Your goal:
Omit the pictures and output every entry below exactly as written.

Records from a data source:
- - - -

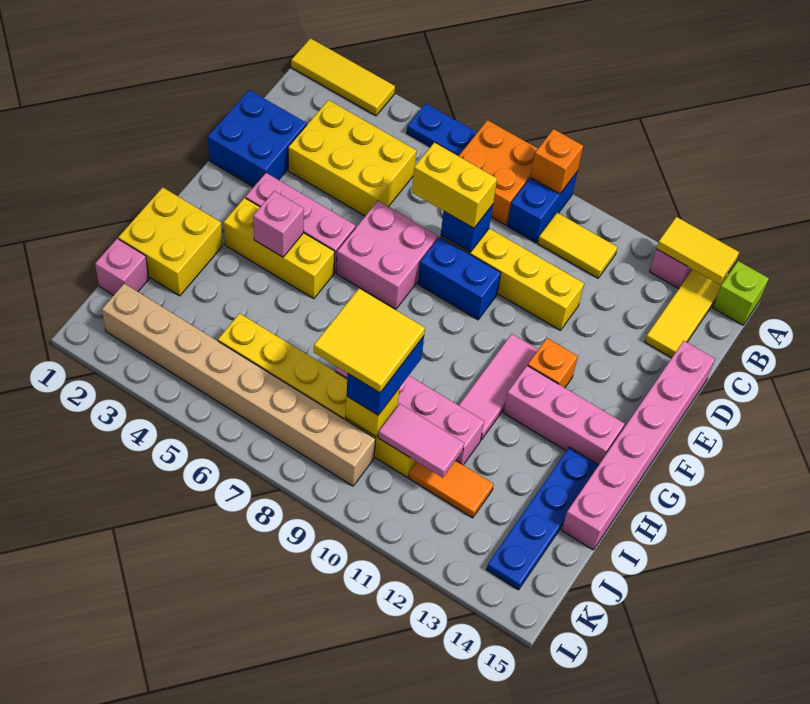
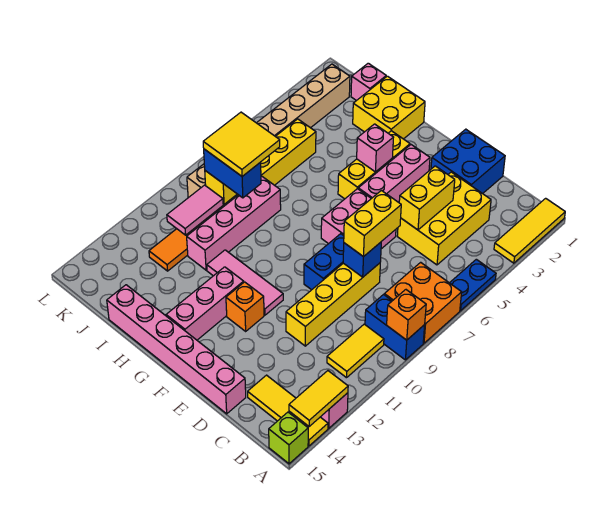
none -> yellow brick D4:D5 level 2
blue plate H14:K14 level 1 -> none

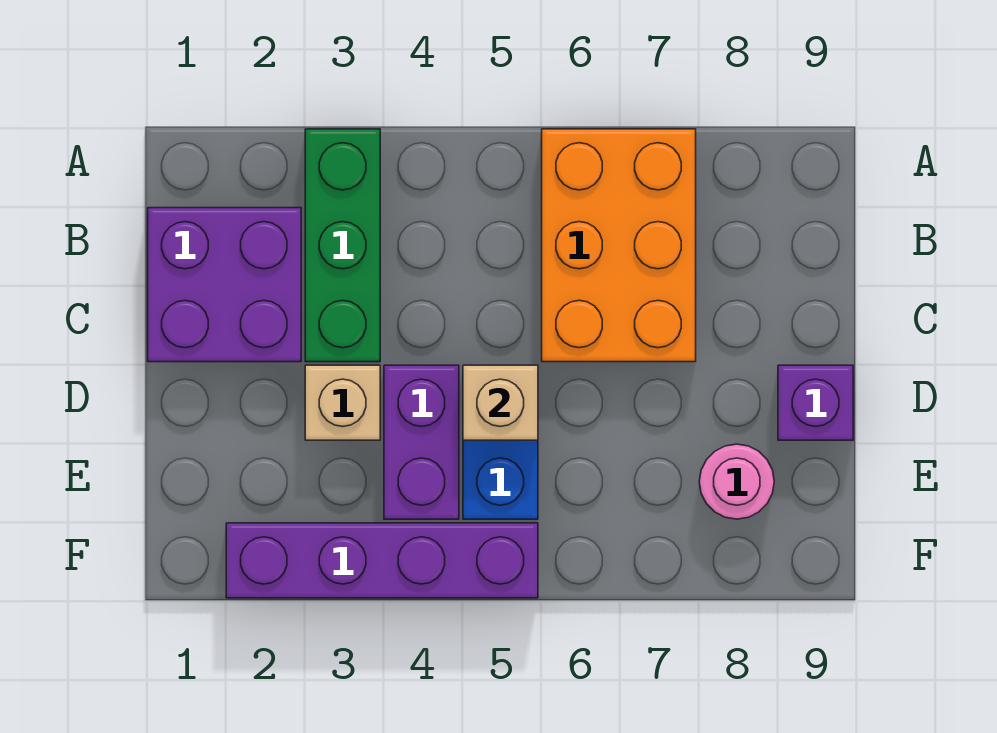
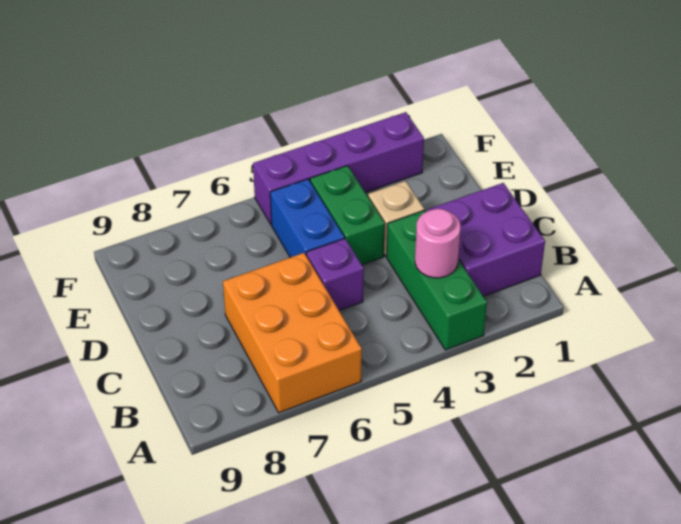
purple brick D4:E4 level 1 -> green brick D4:E4 level 1
tan brick D5 level 2 -> none
purple brick D9 level 1 -> purple brick C5 level 1
pink round brick E8 level 1 -> pink round brick B3 level 2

- - - -

Answer to this exercise:
none -> yellow brick D4:D5 level 2
blue plate H14:K14 level 1 -> none

purple brick D4:E4 level 1 -> green brick D4:E4 level 1
tan brick D5 level 2 -> none
purple brick D9 level 1 -> purple brick C5 level 1
pink round brick E8 level 1 -> pink round brick B3 level 2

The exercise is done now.